→ Exercise details
All the data below goes into the copy word for word, but the pictures don't.

Stored dataset items:
============

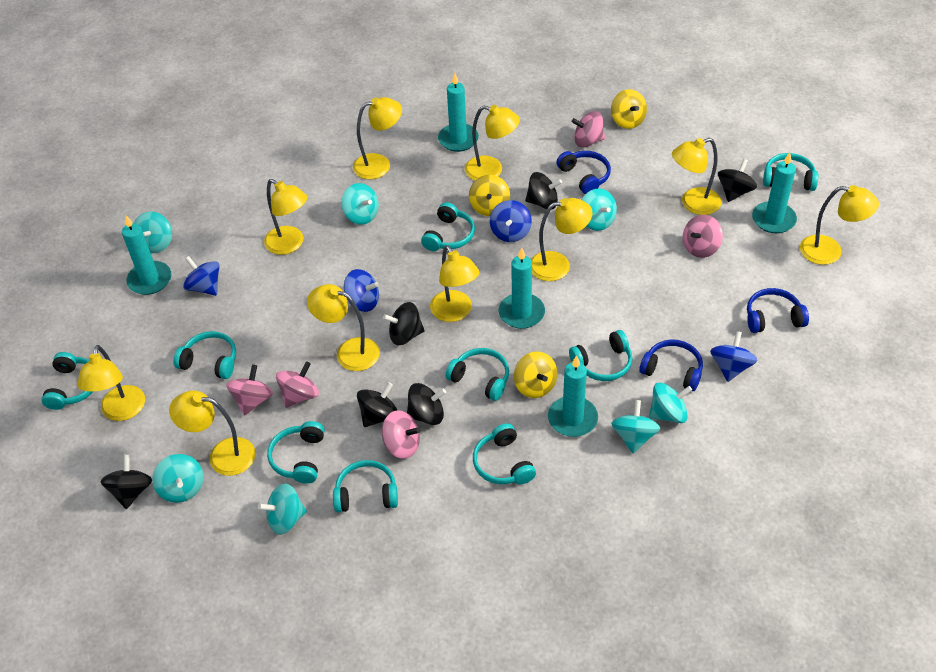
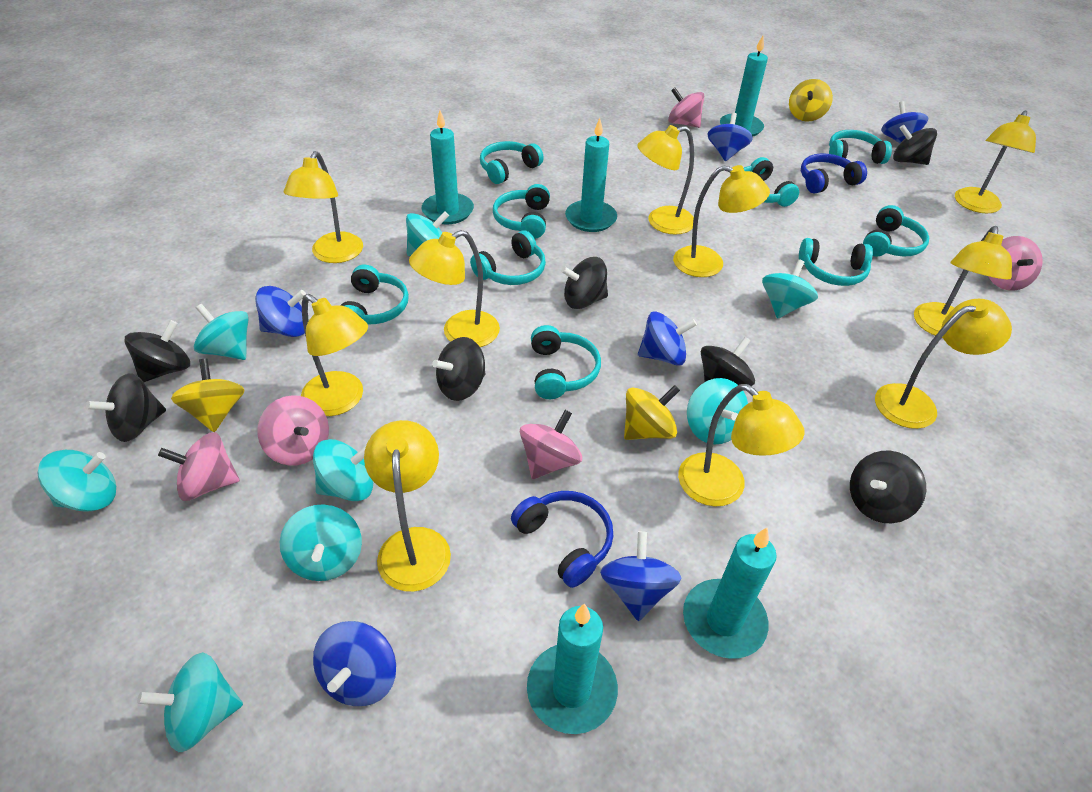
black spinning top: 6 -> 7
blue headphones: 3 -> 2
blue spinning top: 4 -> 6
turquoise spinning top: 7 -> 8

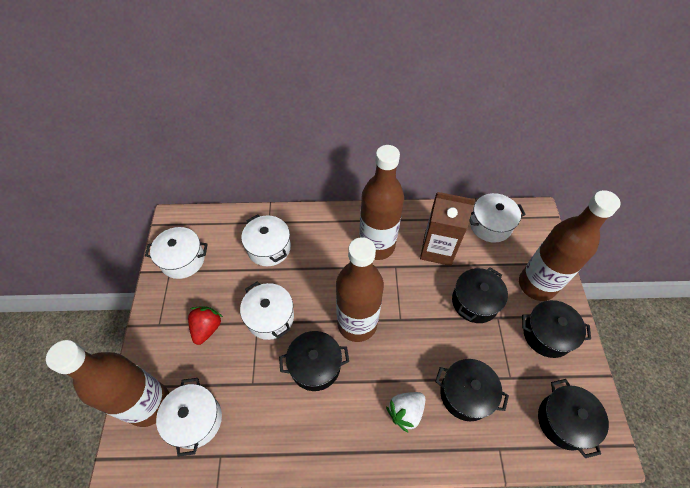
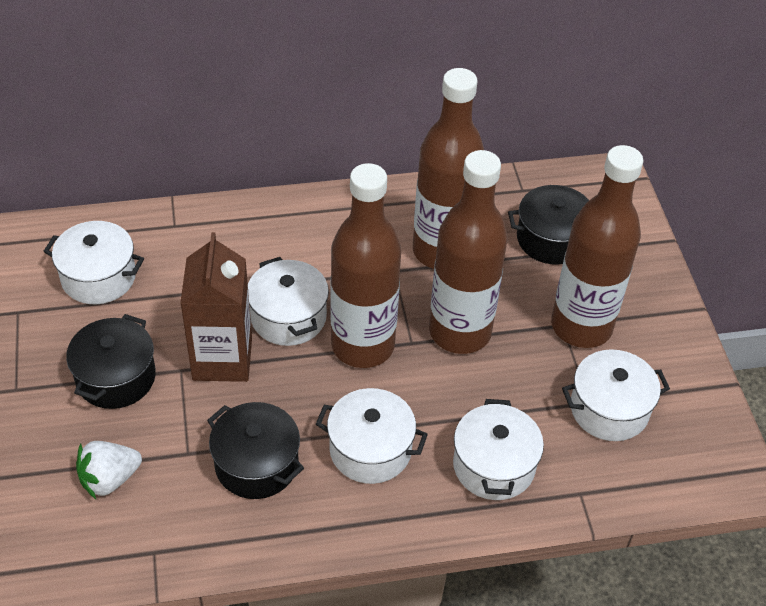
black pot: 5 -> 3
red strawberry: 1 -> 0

============

→ Solution below
black spinning top: 6 -> 7
blue headphones: 3 -> 2
blue spinning top: 4 -> 6
turquoise spinning top: 7 -> 8

black pot: 5 -> 3
red strawberry: 1 -> 0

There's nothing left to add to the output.